Count the lines in the entries below that include the word "hammer". Give nothing but the number.

----- Source material

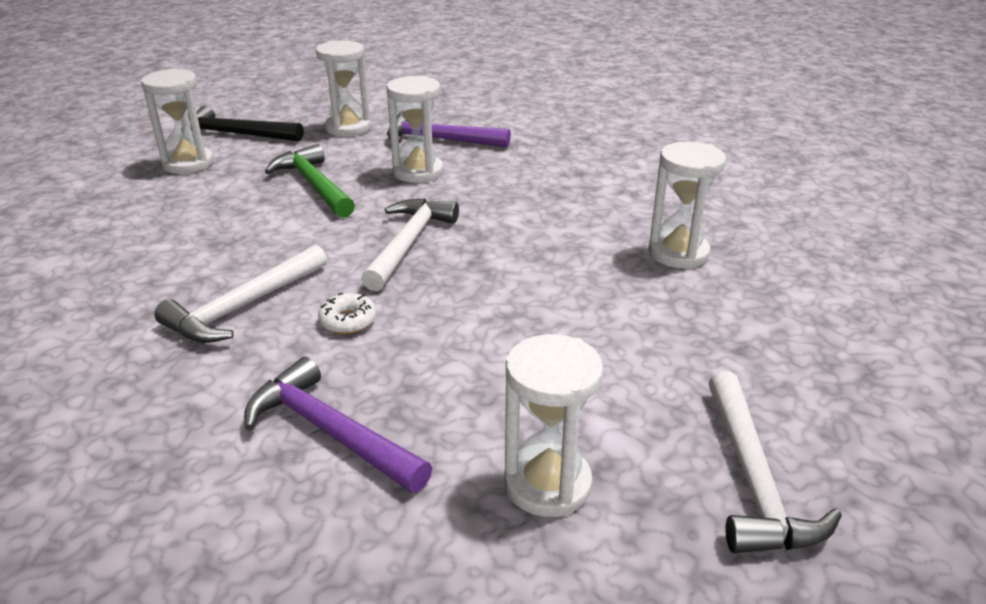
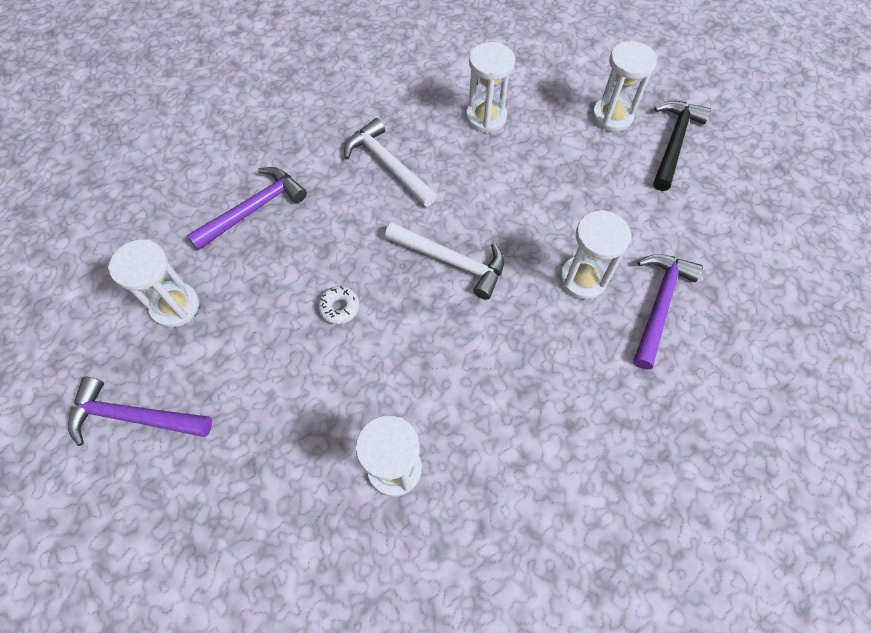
camera: 100 degrees right, 30 degrees up
(314, 185) = (563, 201): green hammer -> none
(348, 128) = (690, 228): white hourglass -> white hourglass (486, 117)
(348, 321) = (357, 220): white donut -> white donut (339, 308)
(753, 480) = (133, 416): white hammer -> purple hammer

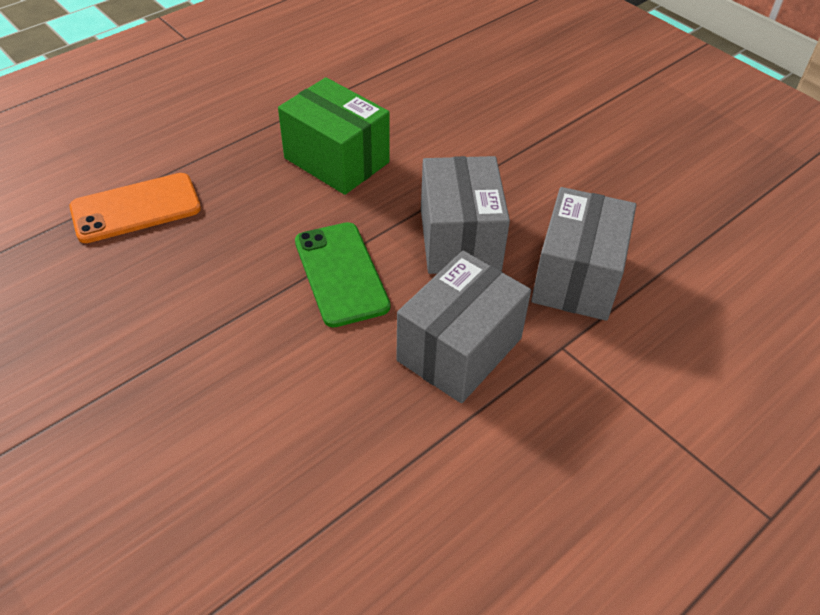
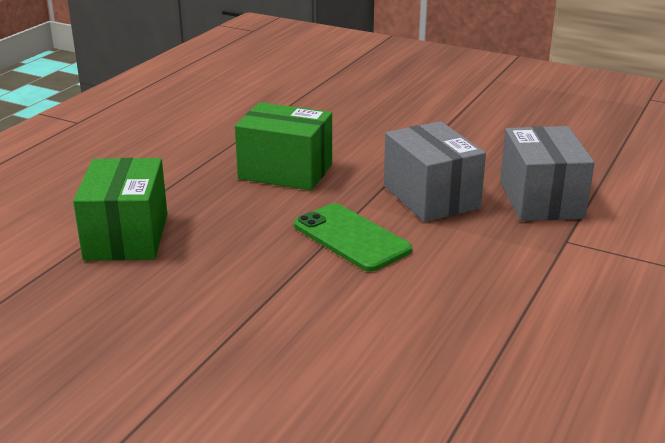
camera: 20 degrees left, 20 degrees down
(136, 208) = (126, 236): orange phone -> green box
(459, 349) = (489, 260): grey box -> none

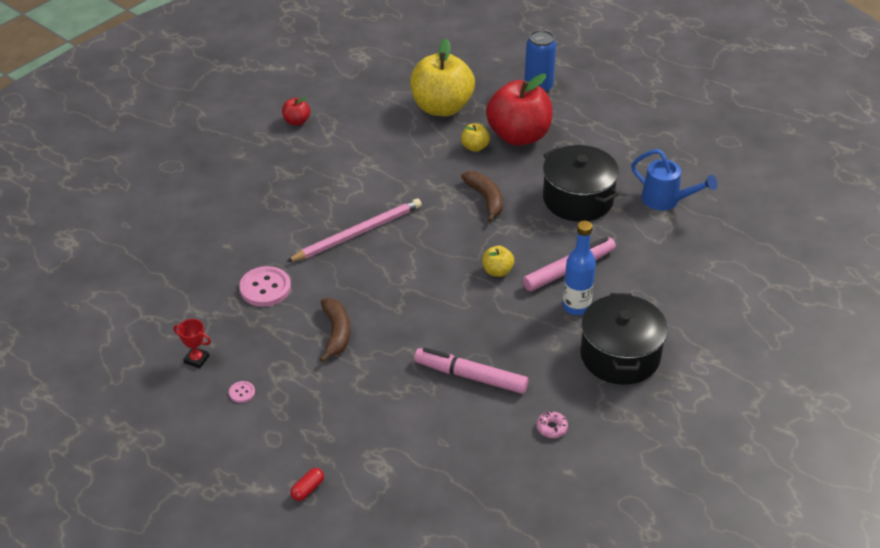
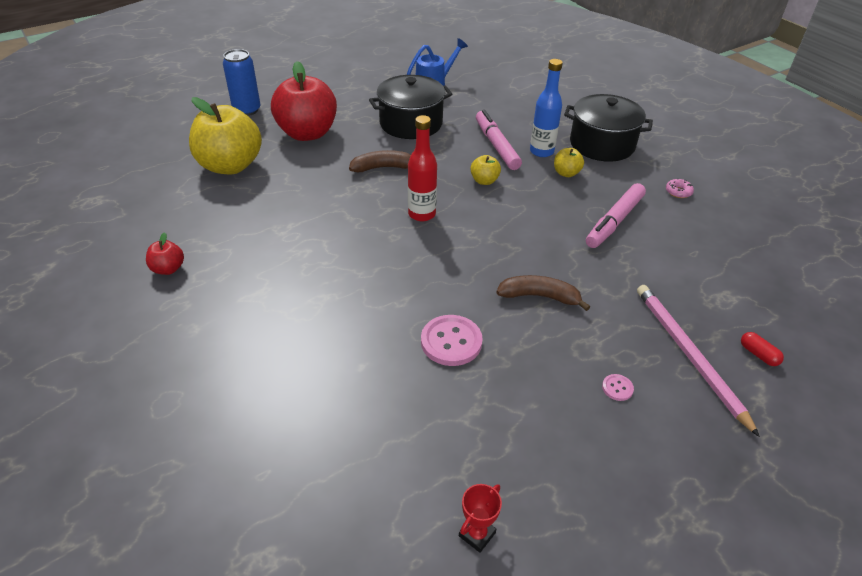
camera: 75 degrees left, 0 degrees up
(196, 359) = (556, 424): red trophy -> red trophy (477, 534)
(358, 233) = (392, 255): pink pencil -> pink pencil (689, 355)
(423, 239) = (422, 214): none -> red bottle
(475, 147) = (306, 159): yellow apple -> yellow apple (566, 173)

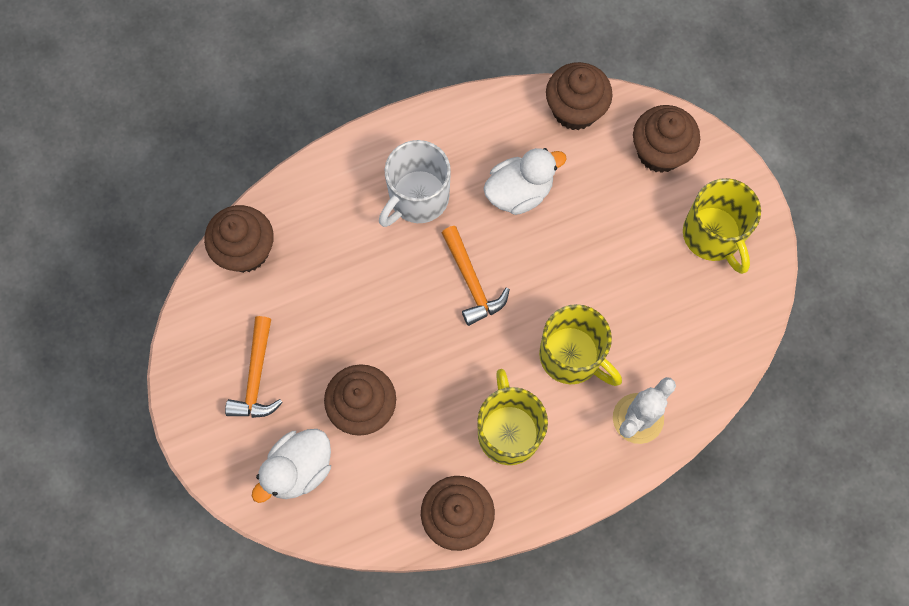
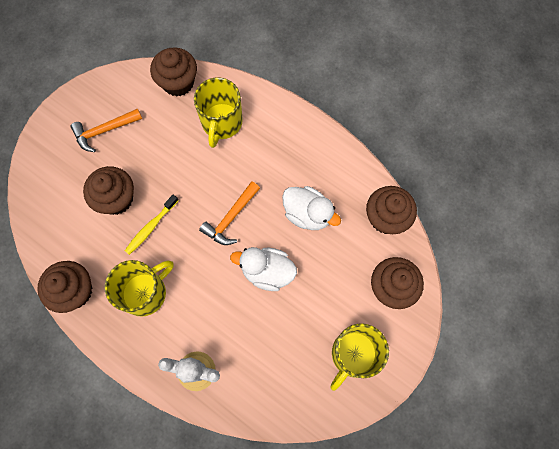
camera: 60 degrees right, 0 degrees up
(299, 469) = (60, 184): white duck -> white duck (267, 272)
(417, 198) = (267, 157): white mug -> none
(427, 383) = (151, 227): none -> yellow toothbrush
(571, 356) = (216, 305): yellow mug -> yellow mug (221, 122)

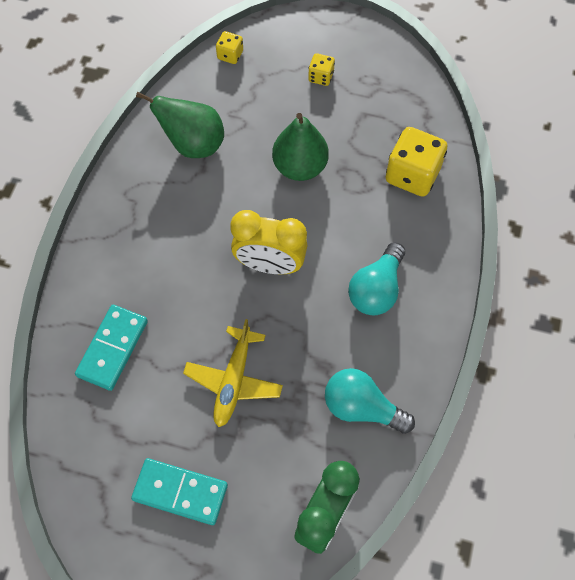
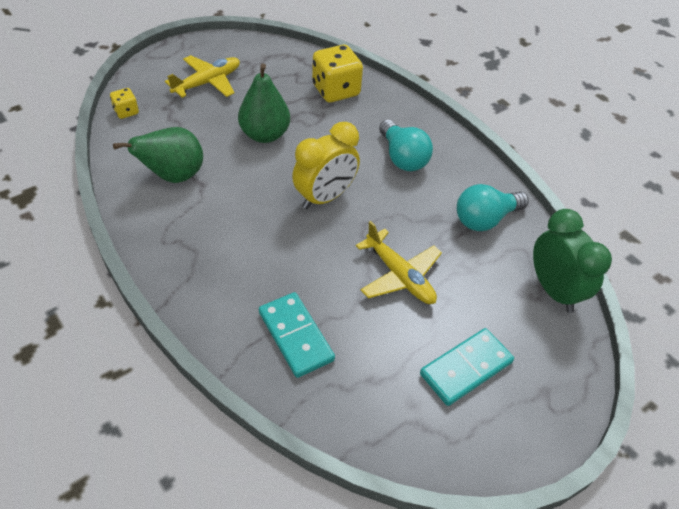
camera: 55 degrees left, 15 degrees down
(321, 77) = (208, 82): yellow dice -> yellow plane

----------

Exercise solution:
2